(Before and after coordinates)
---*---
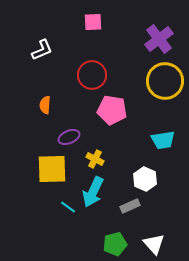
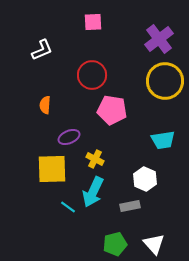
gray rectangle: rotated 12 degrees clockwise
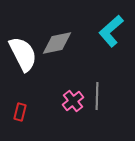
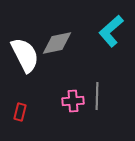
white semicircle: moved 2 px right, 1 px down
pink cross: rotated 35 degrees clockwise
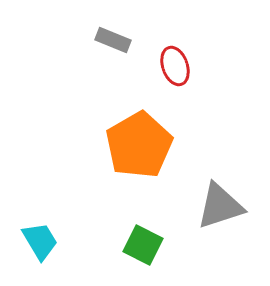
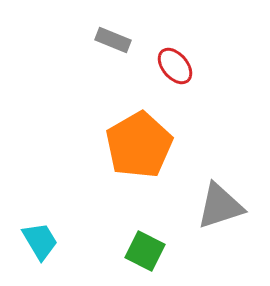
red ellipse: rotated 21 degrees counterclockwise
green square: moved 2 px right, 6 px down
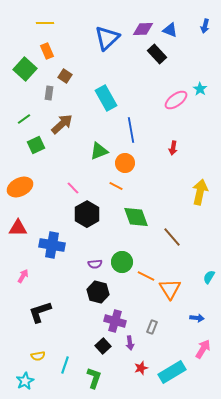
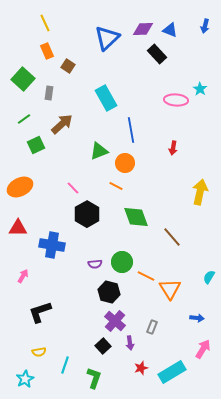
yellow line at (45, 23): rotated 66 degrees clockwise
green square at (25, 69): moved 2 px left, 10 px down
brown square at (65, 76): moved 3 px right, 10 px up
pink ellipse at (176, 100): rotated 40 degrees clockwise
black hexagon at (98, 292): moved 11 px right
purple cross at (115, 321): rotated 25 degrees clockwise
yellow semicircle at (38, 356): moved 1 px right, 4 px up
cyan star at (25, 381): moved 2 px up
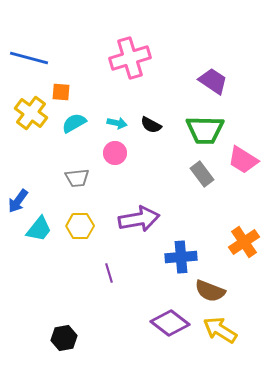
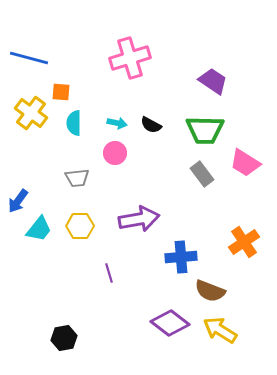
cyan semicircle: rotated 60 degrees counterclockwise
pink trapezoid: moved 2 px right, 3 px down
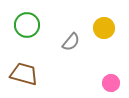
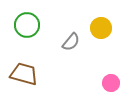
yellow circle: moved 3 px left
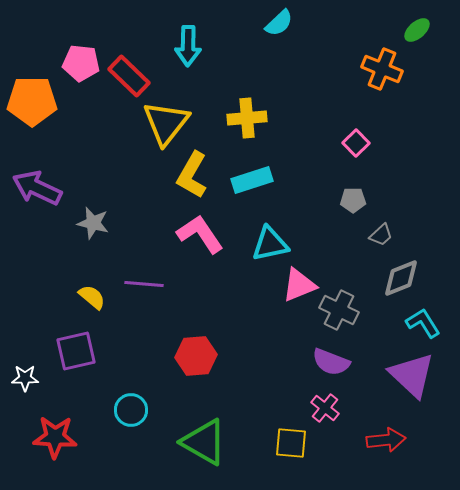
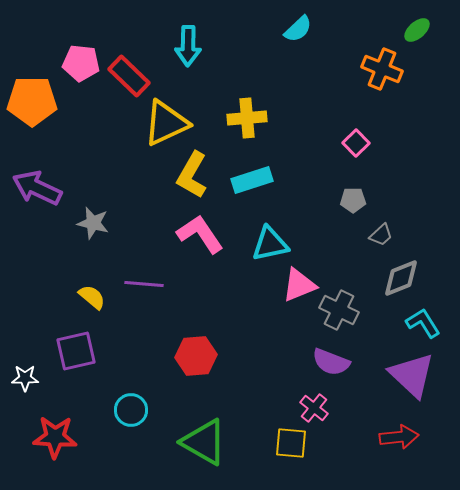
cyan semicircle: moved 19 px right, 6 px down
yellow triangle: rotated 27 degrees clockwise
pink cross: moved 11 px left
red arrow: moved 13 px right, 3 px up
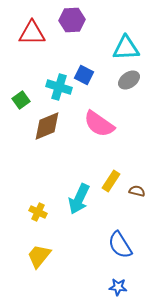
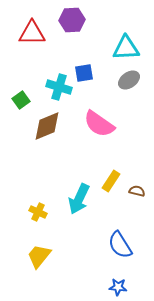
blue square: moved 2 px up; rotated 36 degrees counterclockwise
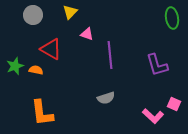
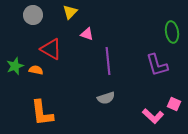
---*---
__What you are asked to do__: Line for line, output the entries above from the line with "green square: moved 2 px right, 6 px down" to the line with "yellow semicircle at", both included, and nothing more. Skip pictures.

__Response for this exercise__:
green square: moved 2 px right, 6 px down
yellow line at (45, 23): rotated 66 degrees clockwise
green square at (25, 69): moved 2 px left, 10 px down
brown square at (65, 76): moved 3 px right, 10 px up
pink ellipse at (176, 100): rotated 40 degrees clockwise
black hexagon at (98, 292): moved 11 px right
purple cross at (115, 321): rotated 25 degrees clockwise
yellow semicircle at (38, 356): moved 1 px right, 4 px up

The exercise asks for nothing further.